*PROBLEM DETAILS:* Look for the string "Reply" in every line, and copy each line that has it.

*MATERIAL TO PROCESS:*
* * *

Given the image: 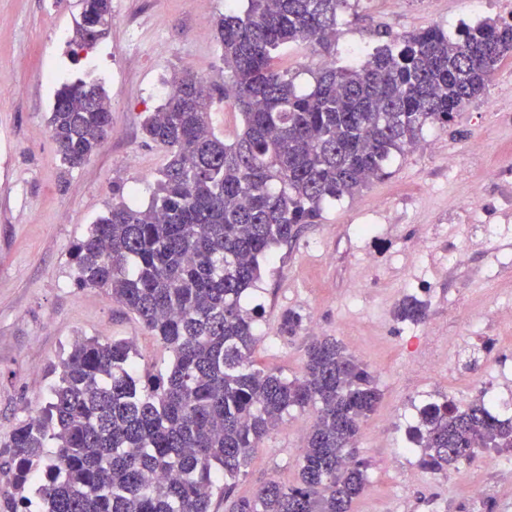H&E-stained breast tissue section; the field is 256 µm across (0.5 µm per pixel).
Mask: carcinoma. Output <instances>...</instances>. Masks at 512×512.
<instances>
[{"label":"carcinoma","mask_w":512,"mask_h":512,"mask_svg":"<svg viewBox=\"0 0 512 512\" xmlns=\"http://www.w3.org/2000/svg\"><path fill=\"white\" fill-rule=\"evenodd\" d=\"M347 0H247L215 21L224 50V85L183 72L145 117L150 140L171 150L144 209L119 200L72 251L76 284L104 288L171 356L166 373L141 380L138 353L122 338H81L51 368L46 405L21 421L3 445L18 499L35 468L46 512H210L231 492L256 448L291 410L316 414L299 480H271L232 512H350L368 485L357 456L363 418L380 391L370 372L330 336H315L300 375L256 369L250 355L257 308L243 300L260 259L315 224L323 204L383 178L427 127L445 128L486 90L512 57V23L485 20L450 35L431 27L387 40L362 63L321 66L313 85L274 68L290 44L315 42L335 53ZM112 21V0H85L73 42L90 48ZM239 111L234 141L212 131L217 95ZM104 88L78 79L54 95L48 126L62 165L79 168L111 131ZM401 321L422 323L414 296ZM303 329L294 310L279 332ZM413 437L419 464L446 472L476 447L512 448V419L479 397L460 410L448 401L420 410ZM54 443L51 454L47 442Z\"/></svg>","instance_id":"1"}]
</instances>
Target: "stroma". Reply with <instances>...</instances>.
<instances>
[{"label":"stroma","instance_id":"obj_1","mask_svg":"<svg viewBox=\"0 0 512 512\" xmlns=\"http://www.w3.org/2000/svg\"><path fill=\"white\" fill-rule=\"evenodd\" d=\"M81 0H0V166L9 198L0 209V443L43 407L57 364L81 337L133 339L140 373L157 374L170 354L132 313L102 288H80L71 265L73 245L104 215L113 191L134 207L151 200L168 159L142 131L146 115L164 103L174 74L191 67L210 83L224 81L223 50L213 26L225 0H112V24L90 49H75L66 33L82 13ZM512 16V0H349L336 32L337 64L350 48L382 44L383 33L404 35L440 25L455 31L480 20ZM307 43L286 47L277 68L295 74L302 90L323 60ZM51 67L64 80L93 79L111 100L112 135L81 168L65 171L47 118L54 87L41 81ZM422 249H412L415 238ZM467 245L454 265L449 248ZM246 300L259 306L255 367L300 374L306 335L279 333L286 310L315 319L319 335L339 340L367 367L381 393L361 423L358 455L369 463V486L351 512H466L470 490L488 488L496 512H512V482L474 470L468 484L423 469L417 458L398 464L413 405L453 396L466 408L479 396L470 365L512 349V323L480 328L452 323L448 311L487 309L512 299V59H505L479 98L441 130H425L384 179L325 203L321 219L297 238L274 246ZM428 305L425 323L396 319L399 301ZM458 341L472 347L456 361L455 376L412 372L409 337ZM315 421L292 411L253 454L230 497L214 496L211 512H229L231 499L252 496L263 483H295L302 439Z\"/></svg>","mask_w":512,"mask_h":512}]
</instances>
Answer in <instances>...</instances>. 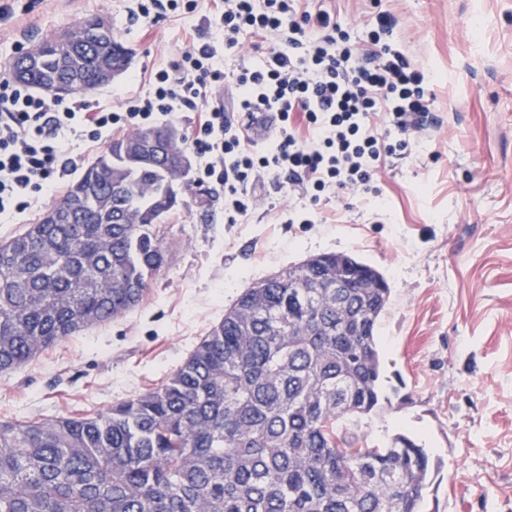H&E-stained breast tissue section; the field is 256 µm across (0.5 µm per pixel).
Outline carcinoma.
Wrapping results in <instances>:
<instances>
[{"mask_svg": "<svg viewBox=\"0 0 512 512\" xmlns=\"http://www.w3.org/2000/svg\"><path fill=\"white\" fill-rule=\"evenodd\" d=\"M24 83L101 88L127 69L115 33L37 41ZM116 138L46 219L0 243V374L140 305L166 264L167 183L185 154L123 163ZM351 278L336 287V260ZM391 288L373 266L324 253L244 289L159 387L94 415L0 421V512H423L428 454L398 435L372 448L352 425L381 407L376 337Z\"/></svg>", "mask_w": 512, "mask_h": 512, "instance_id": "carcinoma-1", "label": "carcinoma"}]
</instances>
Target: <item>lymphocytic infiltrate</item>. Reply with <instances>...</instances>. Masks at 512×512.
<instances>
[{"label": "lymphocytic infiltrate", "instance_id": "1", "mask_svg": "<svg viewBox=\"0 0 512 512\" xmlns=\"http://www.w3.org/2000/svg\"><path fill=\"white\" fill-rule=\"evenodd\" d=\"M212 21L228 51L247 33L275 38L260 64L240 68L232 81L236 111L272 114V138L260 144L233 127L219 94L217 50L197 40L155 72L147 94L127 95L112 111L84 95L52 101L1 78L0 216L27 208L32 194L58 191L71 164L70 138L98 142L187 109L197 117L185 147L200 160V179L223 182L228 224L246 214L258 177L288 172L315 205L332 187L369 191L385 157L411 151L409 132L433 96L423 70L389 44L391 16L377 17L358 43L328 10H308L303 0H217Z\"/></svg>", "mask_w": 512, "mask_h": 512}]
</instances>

* * *

*TASK SOLUTION:*
Target: "stroma". Reply with <instances>...</instances>.
Target: <item>lymphocytic infiltrate</item>. Reply with <instances>...</instances>. Masks at 512×512.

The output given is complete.